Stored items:
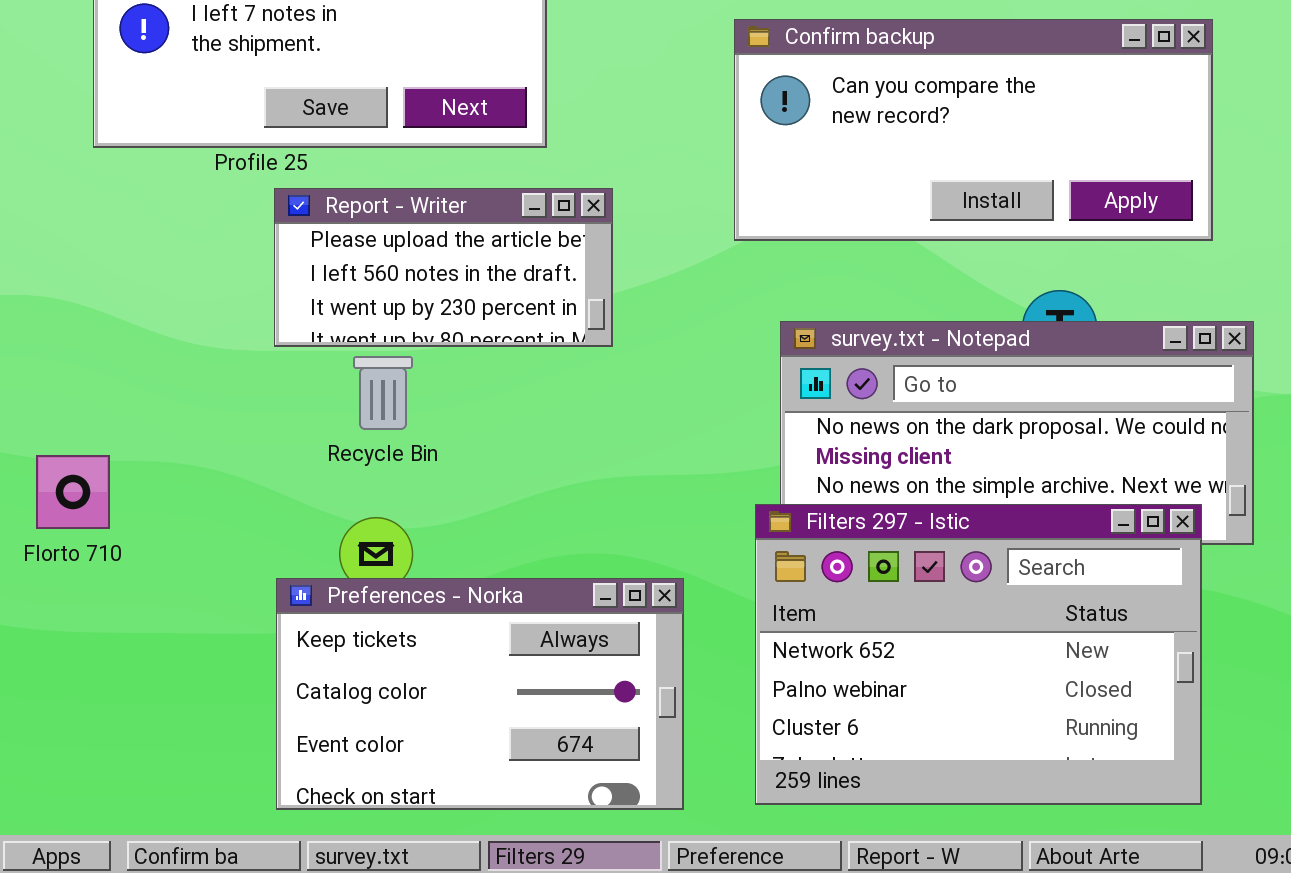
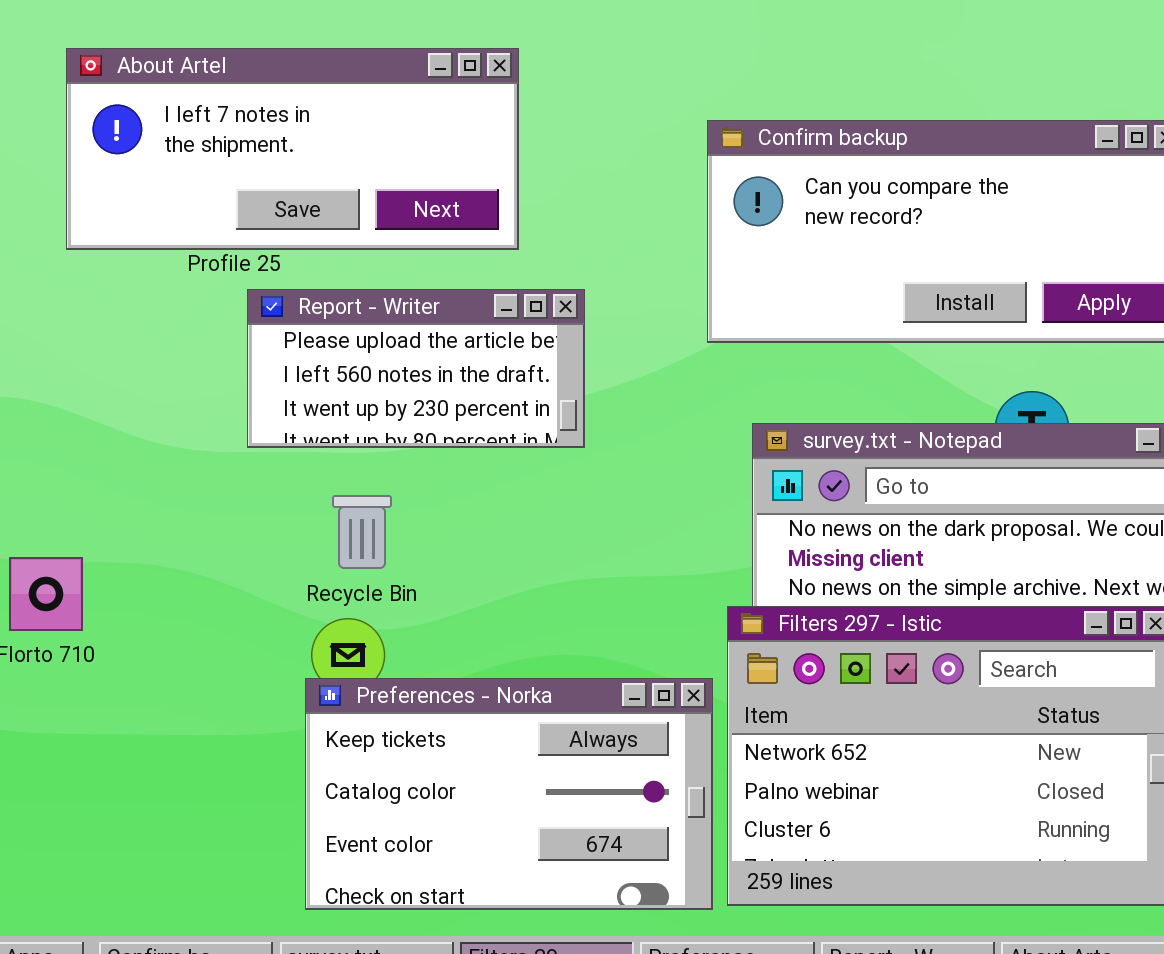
Recycle Bin: [353,356,413,430] -> [332,495,392,569], moved
Preferences - Norka: [276,578,684,810] -> [305,678,713,910], moved

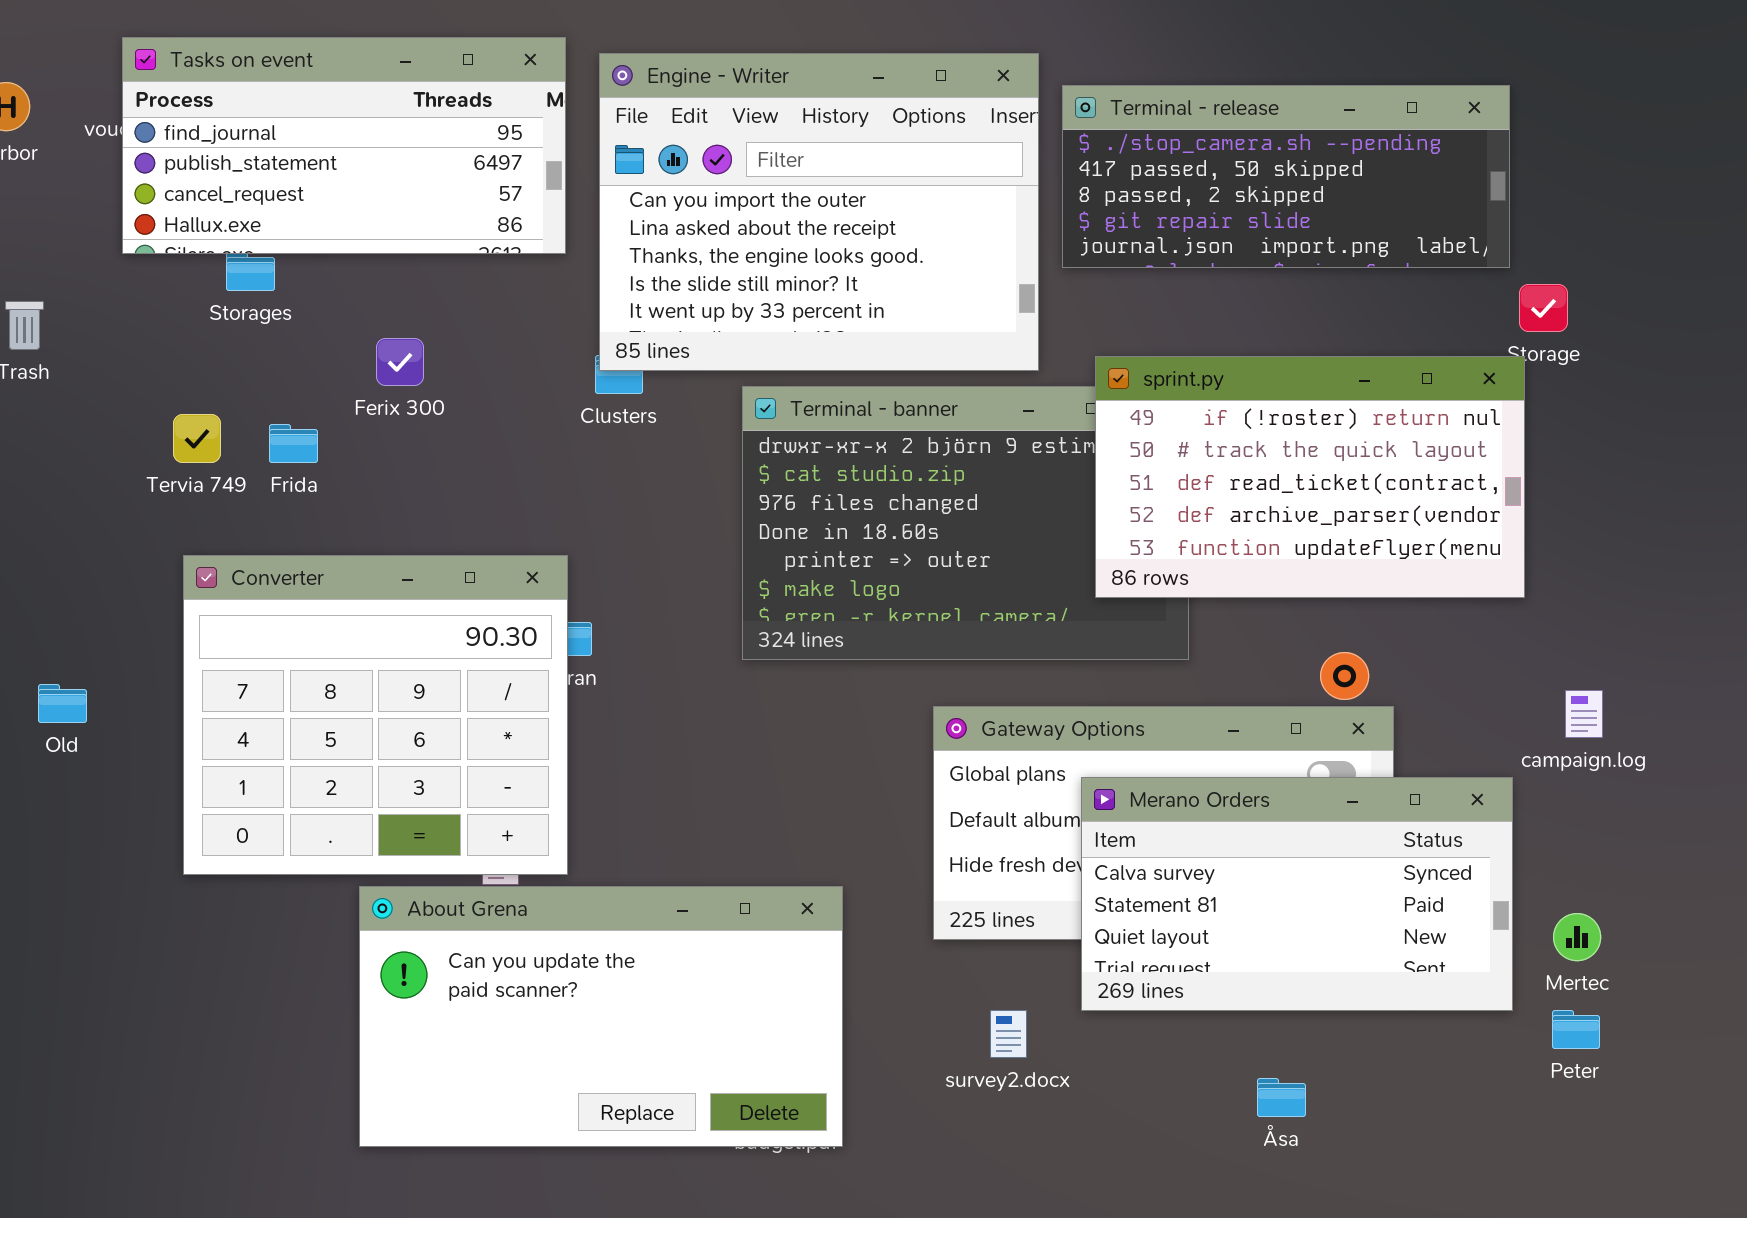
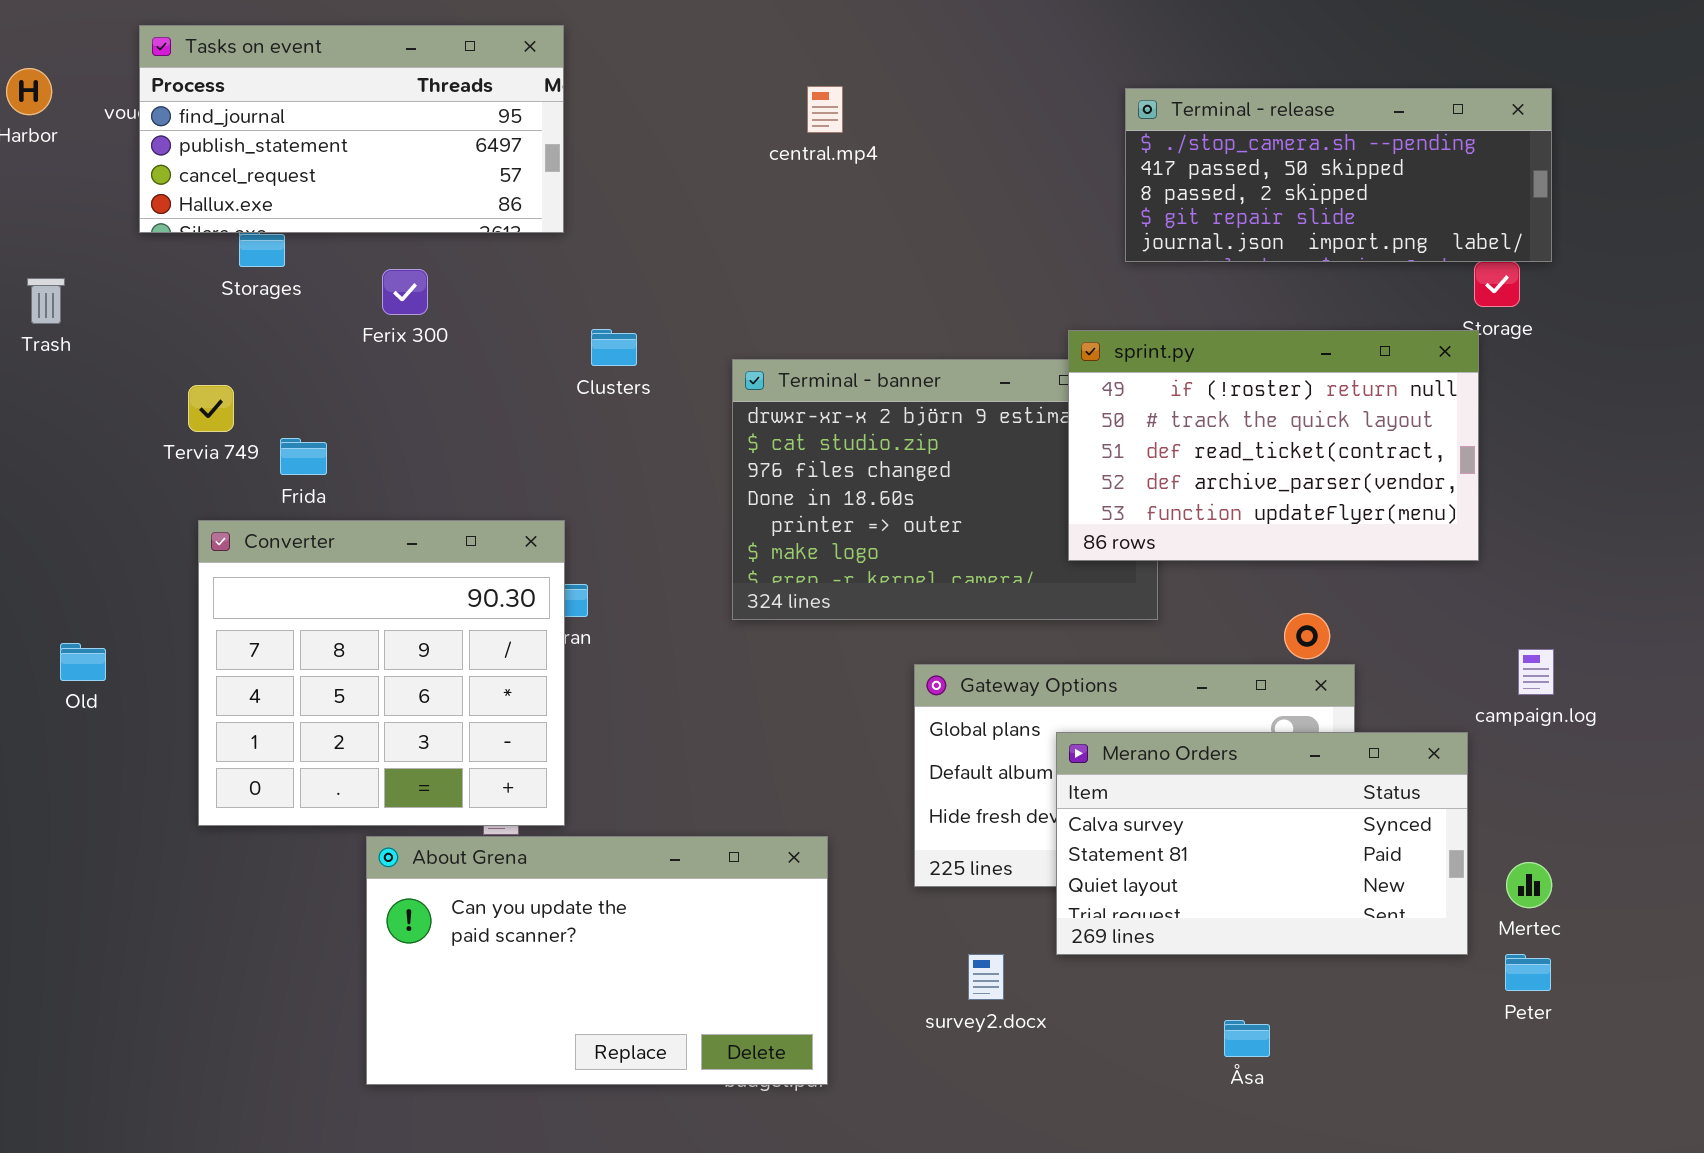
Engine - Writer: [599,53,1039,371] -> none, closed
Terminal - release: [1062,85,1510,268] -> [1125,88,1552,262], moved
Ferix 300: [376,338,424,386] -> [382,269,428,315], moved
Frida: [269,424,318,463] -> [280,438,327,475], moved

**To do**
Take the lines above from the one holding "Terminal - release: [1062,85,1510,268]" to the last and output them exactly.

**Answer space**
Terminal - release: [1062,85,1510,268] -> [1125,88,1552,262], moved
Ferix 300: [376,338,424,386] -> [382,269,428,315], moved
Frida: [269,424,318,463] -> [280,438,327,475], moved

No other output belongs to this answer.